[Instructions to follow]:
For the word "round", count the lines below that contain it. Give the number alone.

[Data excerpts]:
______________________________
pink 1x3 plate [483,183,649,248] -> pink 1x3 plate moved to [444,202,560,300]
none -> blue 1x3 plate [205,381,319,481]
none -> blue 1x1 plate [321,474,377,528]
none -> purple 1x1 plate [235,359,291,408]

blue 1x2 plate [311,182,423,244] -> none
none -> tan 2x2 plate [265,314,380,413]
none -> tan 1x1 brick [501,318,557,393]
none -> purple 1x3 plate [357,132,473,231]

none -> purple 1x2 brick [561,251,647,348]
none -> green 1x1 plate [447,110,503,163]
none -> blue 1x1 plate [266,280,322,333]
______________________________
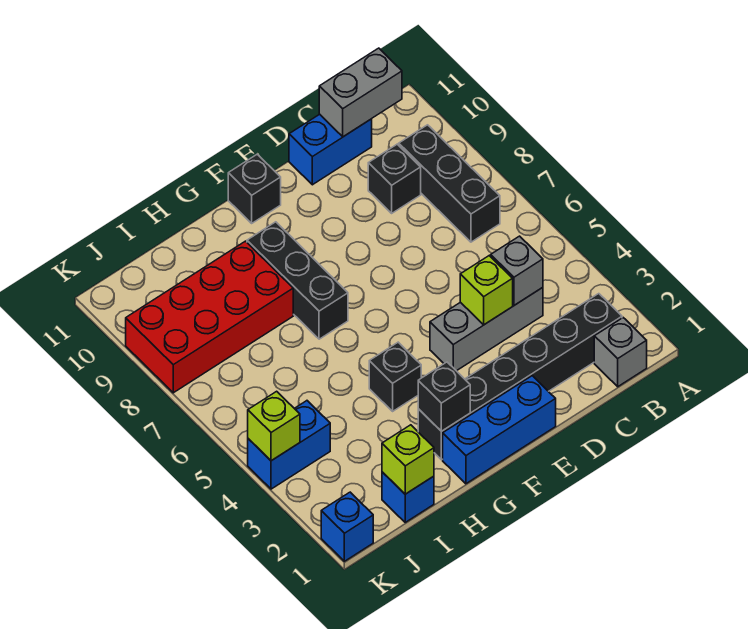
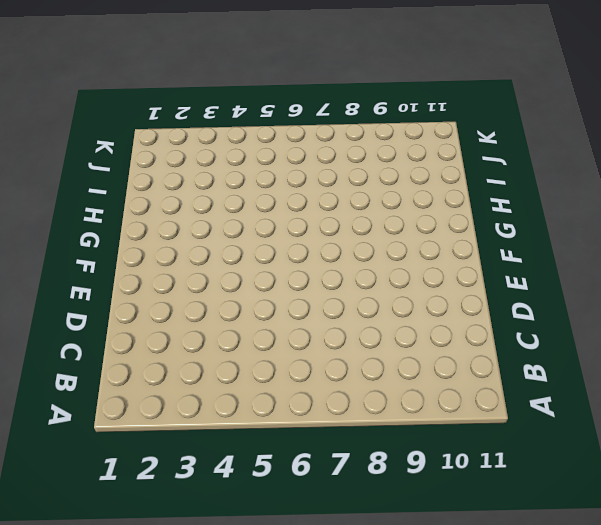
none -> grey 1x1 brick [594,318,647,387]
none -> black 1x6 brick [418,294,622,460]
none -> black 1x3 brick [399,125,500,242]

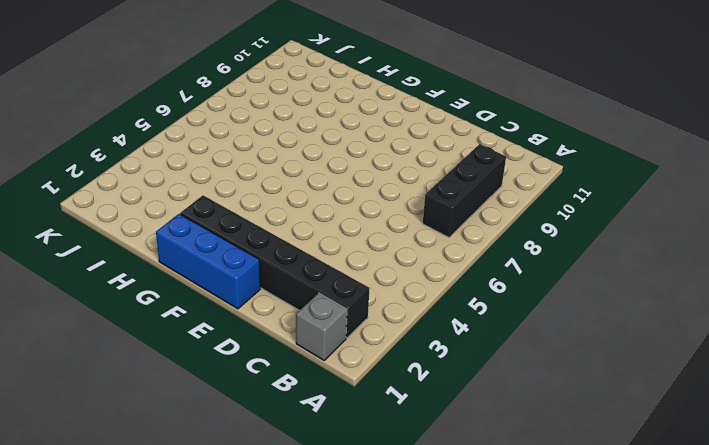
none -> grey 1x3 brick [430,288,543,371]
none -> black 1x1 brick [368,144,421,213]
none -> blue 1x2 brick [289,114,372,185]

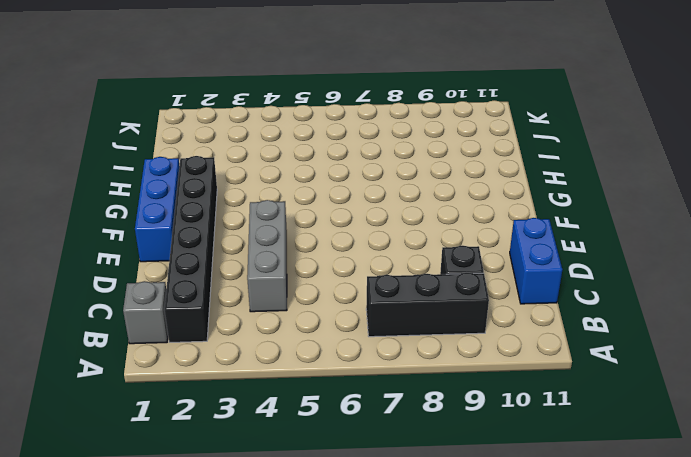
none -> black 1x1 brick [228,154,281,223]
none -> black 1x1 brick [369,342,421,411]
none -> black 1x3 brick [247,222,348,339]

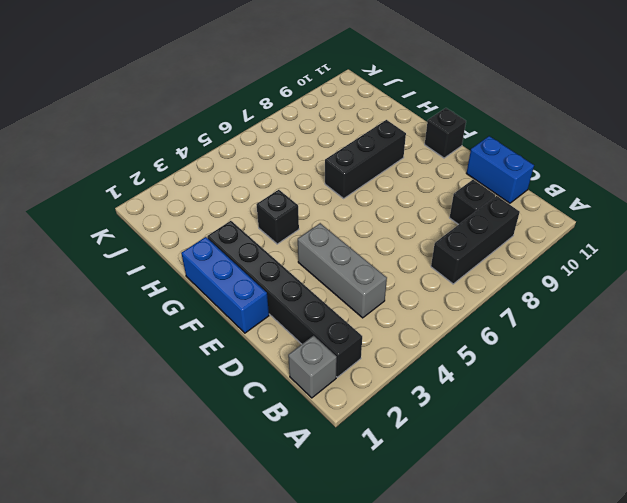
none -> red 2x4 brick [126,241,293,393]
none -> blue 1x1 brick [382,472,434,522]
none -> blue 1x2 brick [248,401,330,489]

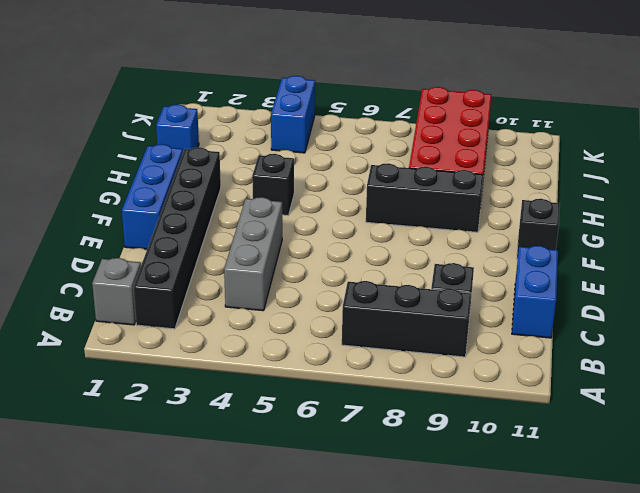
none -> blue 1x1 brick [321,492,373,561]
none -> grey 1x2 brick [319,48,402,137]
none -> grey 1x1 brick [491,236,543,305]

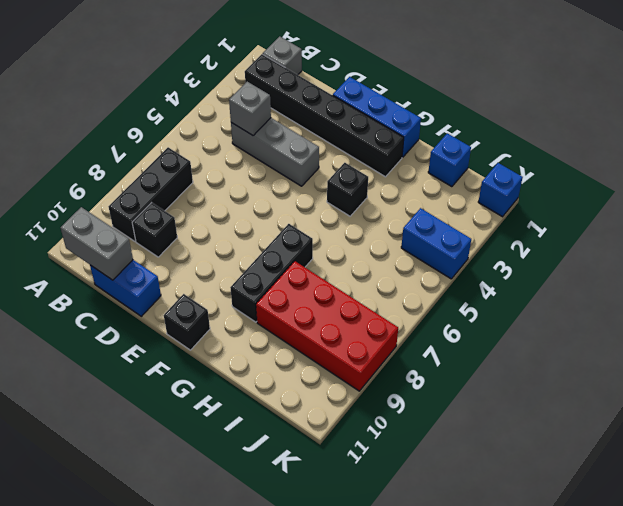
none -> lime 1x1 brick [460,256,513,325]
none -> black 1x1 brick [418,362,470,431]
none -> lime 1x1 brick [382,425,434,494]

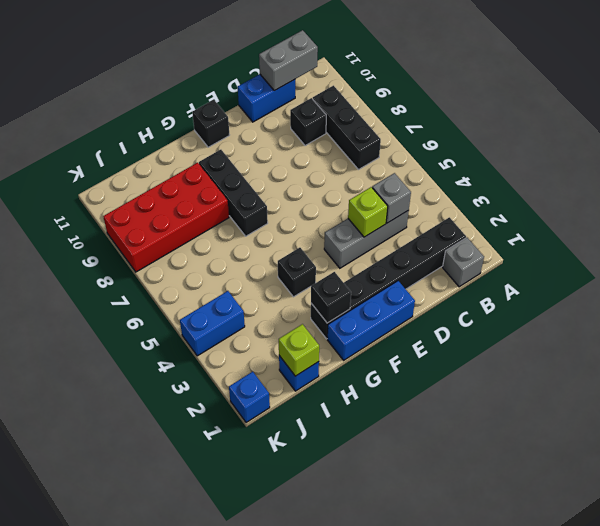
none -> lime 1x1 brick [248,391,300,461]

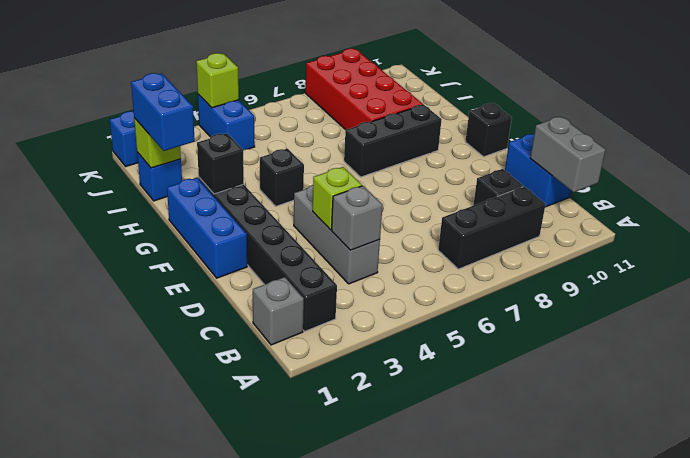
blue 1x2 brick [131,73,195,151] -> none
______________________________
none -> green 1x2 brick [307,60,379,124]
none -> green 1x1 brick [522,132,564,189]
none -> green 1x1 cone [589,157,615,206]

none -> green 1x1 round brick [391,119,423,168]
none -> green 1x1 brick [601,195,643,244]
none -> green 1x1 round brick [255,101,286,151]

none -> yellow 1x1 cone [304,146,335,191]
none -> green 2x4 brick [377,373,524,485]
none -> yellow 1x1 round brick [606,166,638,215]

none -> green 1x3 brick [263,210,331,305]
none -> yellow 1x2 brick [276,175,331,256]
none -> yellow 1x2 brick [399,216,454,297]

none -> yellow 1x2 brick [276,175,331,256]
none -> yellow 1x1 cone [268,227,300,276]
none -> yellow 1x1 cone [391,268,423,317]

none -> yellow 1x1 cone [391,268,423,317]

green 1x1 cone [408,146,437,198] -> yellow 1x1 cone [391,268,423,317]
______________________________
[Response area]:
3